* STORED ROWS:
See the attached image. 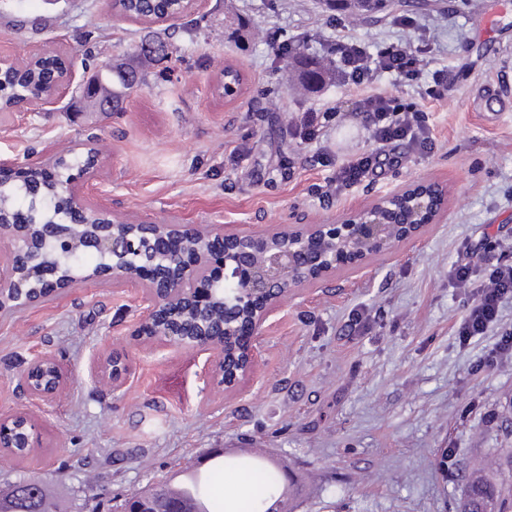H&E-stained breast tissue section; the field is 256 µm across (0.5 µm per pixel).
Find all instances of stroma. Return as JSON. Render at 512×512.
<instances>
[{
	"mask_svg": "<svg viewBox=\"0 0 512 512\" xmlns=\"http://www.w3.org/2000/svg\"><path fill=\"white\" fill-rule=\"evenodd\" d=\"M371 20H333L322 0H203L177 21L119 20L109 0H0V55L24 59L47 44L88 74L122 65L143 82L121 111L82 97L0 120V160L38 162L94 139L98 172L82 195L118 221L208 225L219 234L267 233L328 224L419 181L448 192V211L417 239L288 292L257 337L254 373L233 392L206 385L209 353L169 346L146 351L132 336L140 285L88 281L0 317V415L41 422V445L0 454V491L18 478L50 485L59 512H116L127 494L188 469L251 458L281 479L299 478L279 512H455L471 471L512 450V358L488 352L512 332V298L489 333L460 344L470 303L448 271L461 249L484 238L512 242V5L503 0H420ZM377 50L402 43L453 79L433 101L419 85L383 75L379 86L428 112L435 145L419 155L387 151L348 113L313 141L288 132L294 113L348 102L339 82L308 90L277 55L288 41L322 58L337 23ZM242 77L235 96L225 67ZM238 165L225 157L238 145ZM343 159L384 156L373 180L347 195L322 193ZM294 158L291 177L281 174ZM360 311L366 326L352 325ZM125 357L118 391L91 374L95 358ZM66 372L46 404L19 379L38 356Z\"/></svg>",
	"mask_w": 512,
	"mask_h": 512,
	"instance_id": "35a3bbf8",
	"label": "stroma"
}]
</instances>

* TASK DETAILS: For the data above, state only how many lines include the word "instances".

* WRITTEN ANSWER: 3